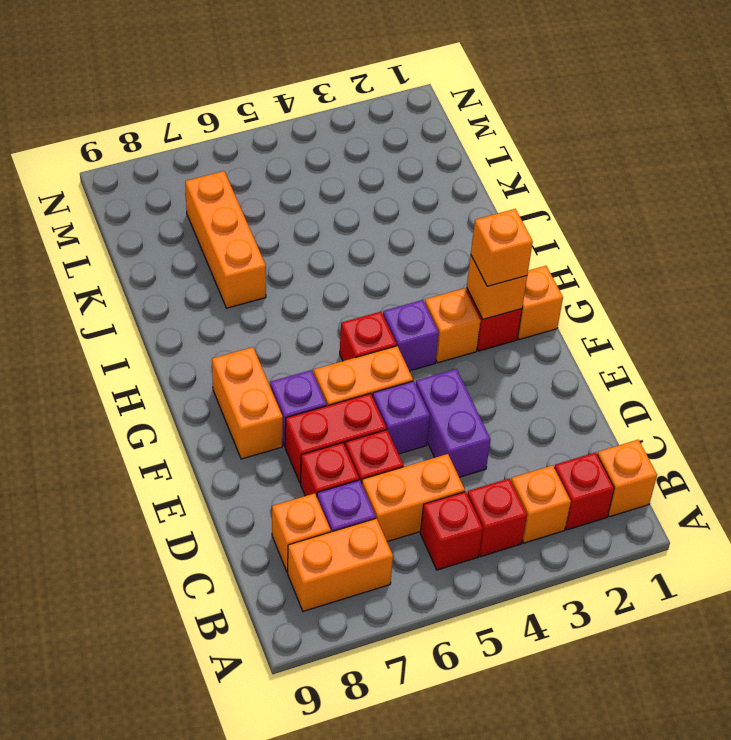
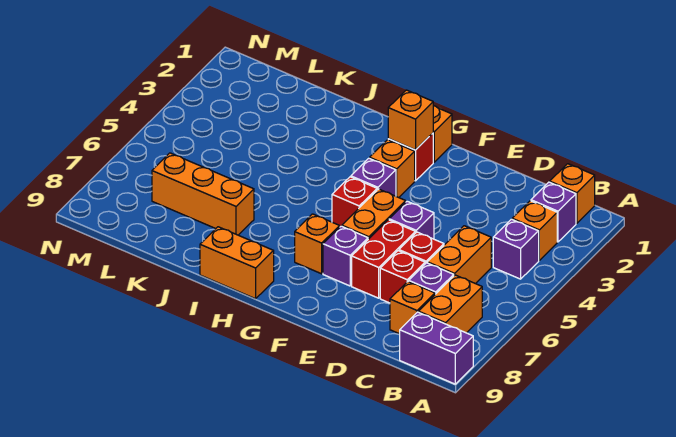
red 1x1 brick [554,452,614,530] -> purple 1x1 brick [531,182,576,242]
red 1x1 brick [467,478,527,556] -> purple 1x1 brick [493,219,539,279]
red 1x1 brick [420,492,483,570] -> none
purple 1x2 brick [416,369,491,477] -> purple 1x2 brick moved to [400,312,473,384]
orange 1x2 brick [212,347,283,459] -> orange 1x2 brick moved to [200,227,274,299]
orange 1x1 brick [471,209,533,286] -> orange 1x1 brick moved to [295,214,340,274]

☆ ☆ ☆

Exercise directions:
Within the data, count the lines that hold the word "purple". Answer with the figure and nothing more.

Task solution:
3